INFORMATION -

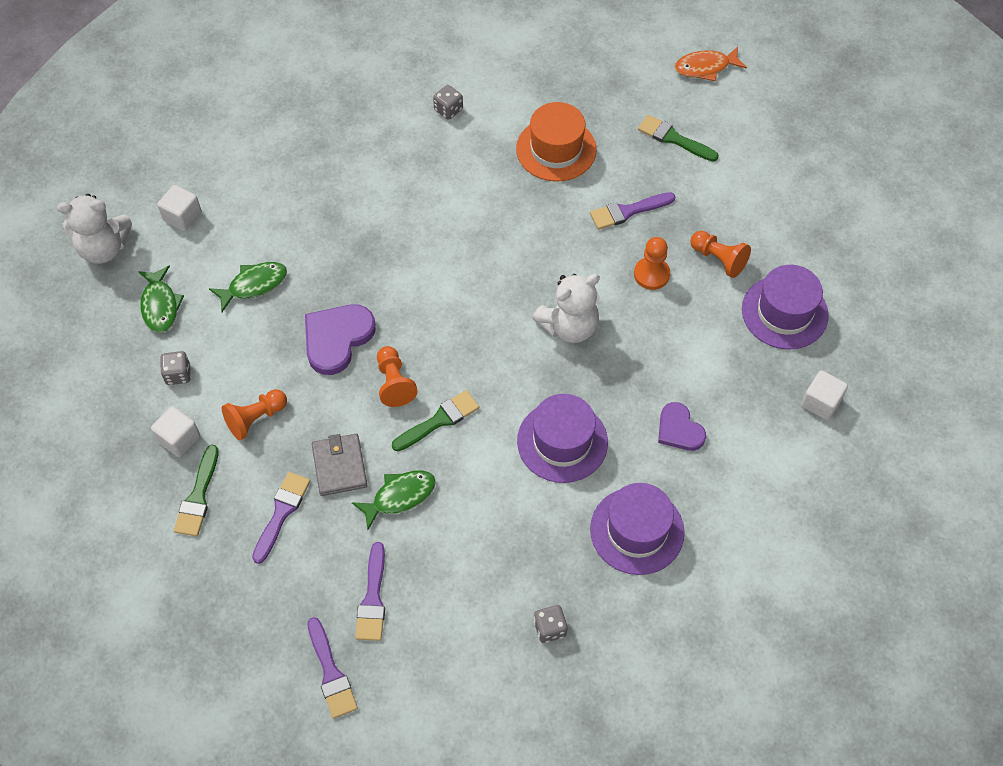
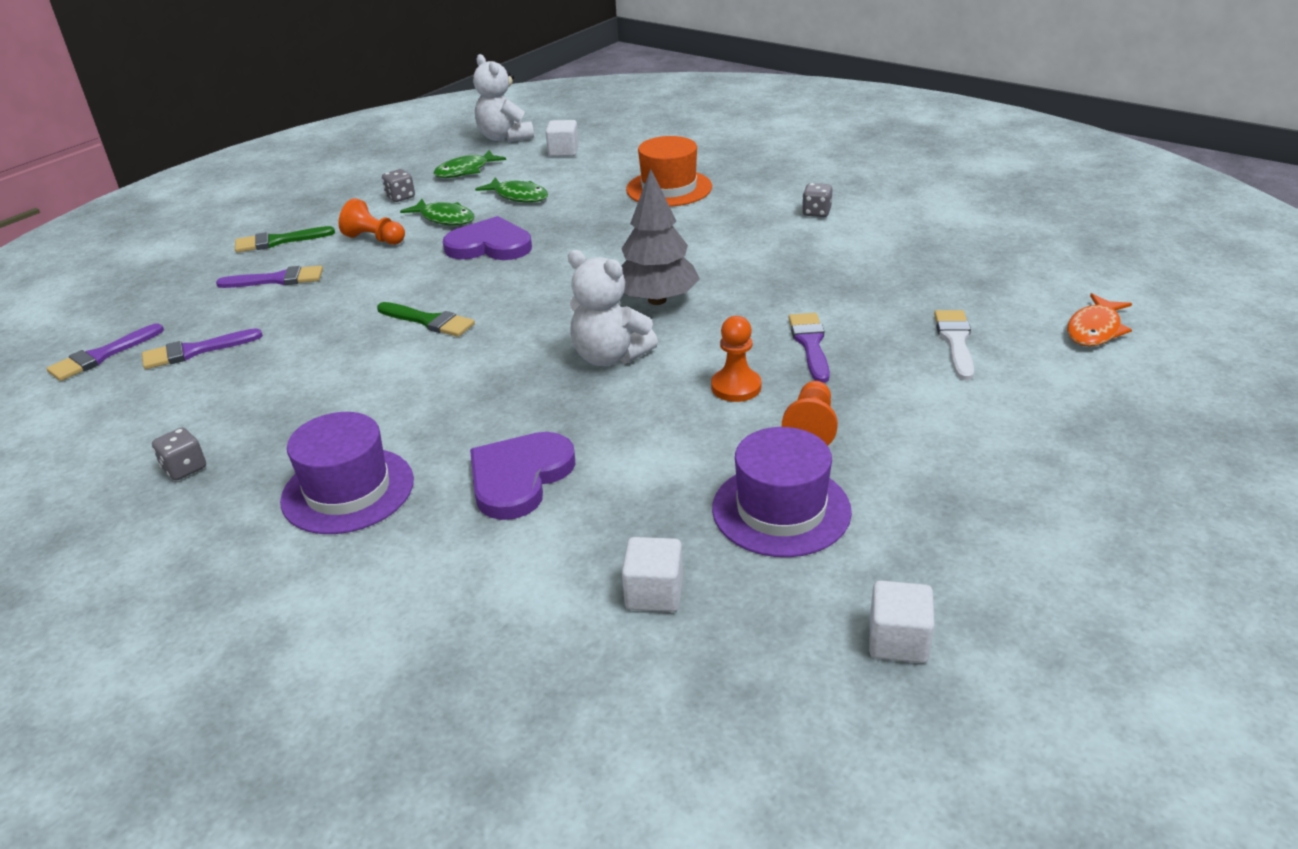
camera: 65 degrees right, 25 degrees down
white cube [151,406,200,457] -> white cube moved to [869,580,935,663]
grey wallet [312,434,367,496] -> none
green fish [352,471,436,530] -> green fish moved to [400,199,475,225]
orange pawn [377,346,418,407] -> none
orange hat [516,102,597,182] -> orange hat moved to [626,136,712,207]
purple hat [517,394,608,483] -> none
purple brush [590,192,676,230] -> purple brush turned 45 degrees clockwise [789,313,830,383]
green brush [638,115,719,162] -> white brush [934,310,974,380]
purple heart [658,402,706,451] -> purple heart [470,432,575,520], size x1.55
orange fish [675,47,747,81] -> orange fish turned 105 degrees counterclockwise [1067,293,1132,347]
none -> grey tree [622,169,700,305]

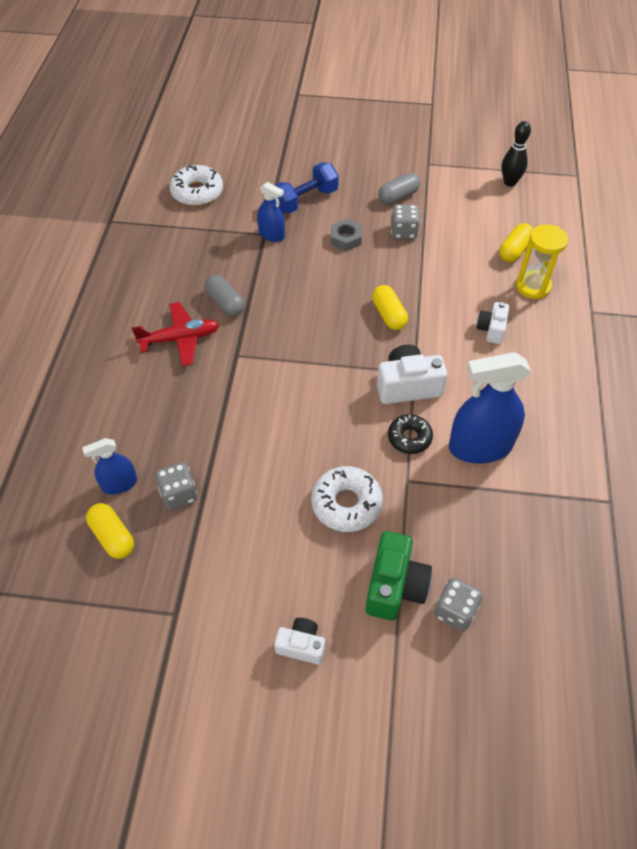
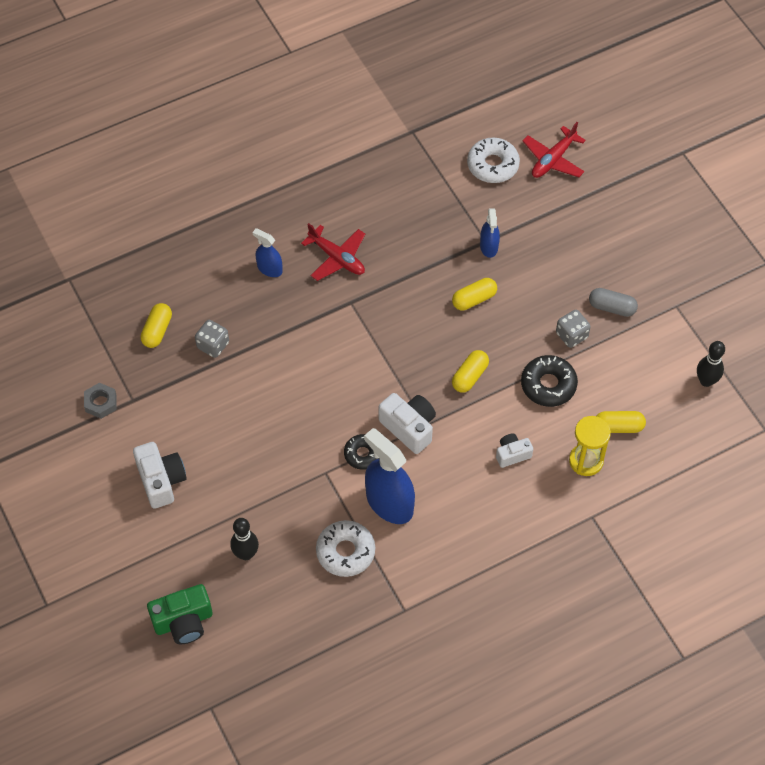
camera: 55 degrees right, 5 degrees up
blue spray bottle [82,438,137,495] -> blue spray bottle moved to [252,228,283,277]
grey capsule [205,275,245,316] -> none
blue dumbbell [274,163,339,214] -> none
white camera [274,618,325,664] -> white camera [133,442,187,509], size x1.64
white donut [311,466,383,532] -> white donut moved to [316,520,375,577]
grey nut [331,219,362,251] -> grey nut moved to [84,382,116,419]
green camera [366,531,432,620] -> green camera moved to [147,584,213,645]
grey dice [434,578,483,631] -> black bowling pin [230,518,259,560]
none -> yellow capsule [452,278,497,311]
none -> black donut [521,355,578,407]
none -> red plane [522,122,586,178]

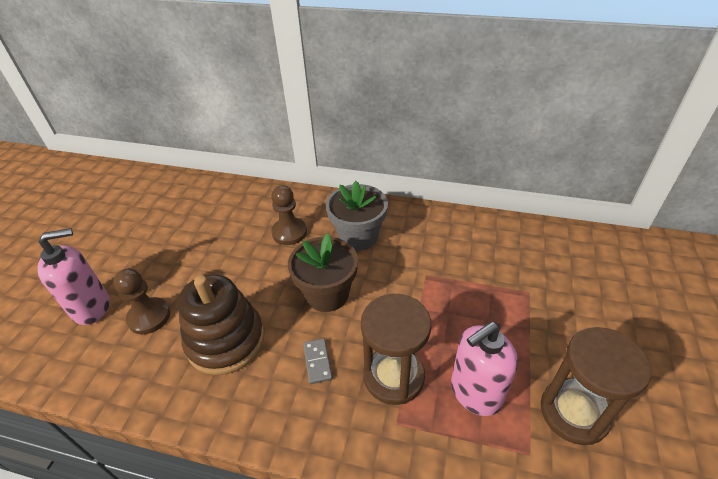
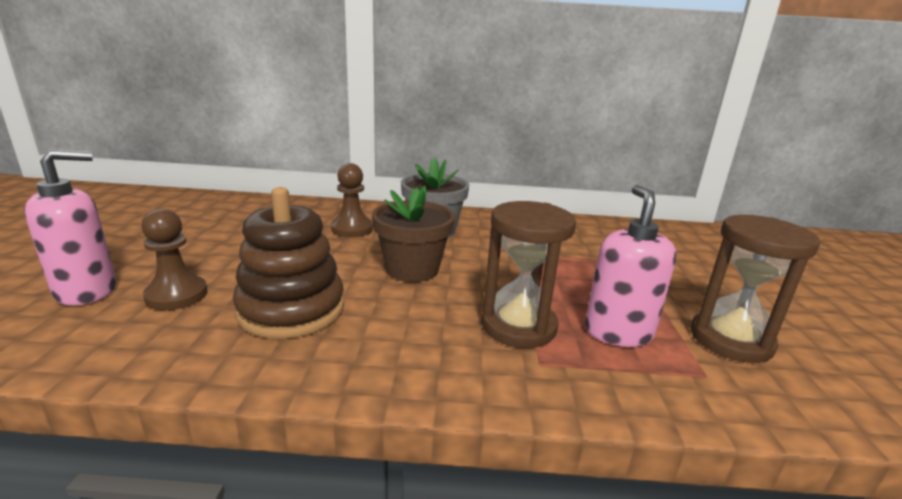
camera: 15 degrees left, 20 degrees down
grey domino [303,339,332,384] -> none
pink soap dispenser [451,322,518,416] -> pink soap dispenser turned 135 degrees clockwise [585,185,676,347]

TASK BRIEF - Output the line that contains "purple brush [590,192,676,230]" and every subsequent line through the end of the entries, exactly as given, without pictures.

RESULT BELOW -
purple brush [590,192,676,230] -> purple brush turned 45 degrees clockwise [789,313,830,383]
green brush [638,115,719,162] -> white brush [934,310,974,380]
purple heart [658,402,706,451] -> purple heart [470,432,575,520], size x1.55
orange fish [675,47,747,81] -> orange fish turned 105 degrees counterclockwise [1067,293,1132,347]
none -> grey tree [622,169,700,305]

camera: 55 degrees right, 5 degrees up
blue spray bottle [82,438,137,495] -> blue spray bottle moved to [252,228,283,277]
grey capsule [205,275,245,316] -> none
blue dumbbell [274,163,339,214] -> none
white camera [274,618,325,664] -> white camera [133,442,187,509], size x1.64
white donut [311,466,383,532] -> white donut moved to [316,520,375,577]
grey nut [331,219,362,251] -> grey nut moved to [84,382,116,419]
green camera [366,531,432,620] -> green camera moved to [147,584,213,645]
grey dice [434,578,483,631] -> black bowling pin [230,518,259,560]
none -> yellow capsule [452,278,497,311]
none -> black donut [521,355,578,407]
none -> red plane [522,122,586,178]

camera: 15 degrees left, 20 degrees down
grey domino [303,339,332,384] -> none
pink soap dispenser [451,322,518,416] -> pink soap dispenser turned 135 degrees clockwise [585,185,676,347]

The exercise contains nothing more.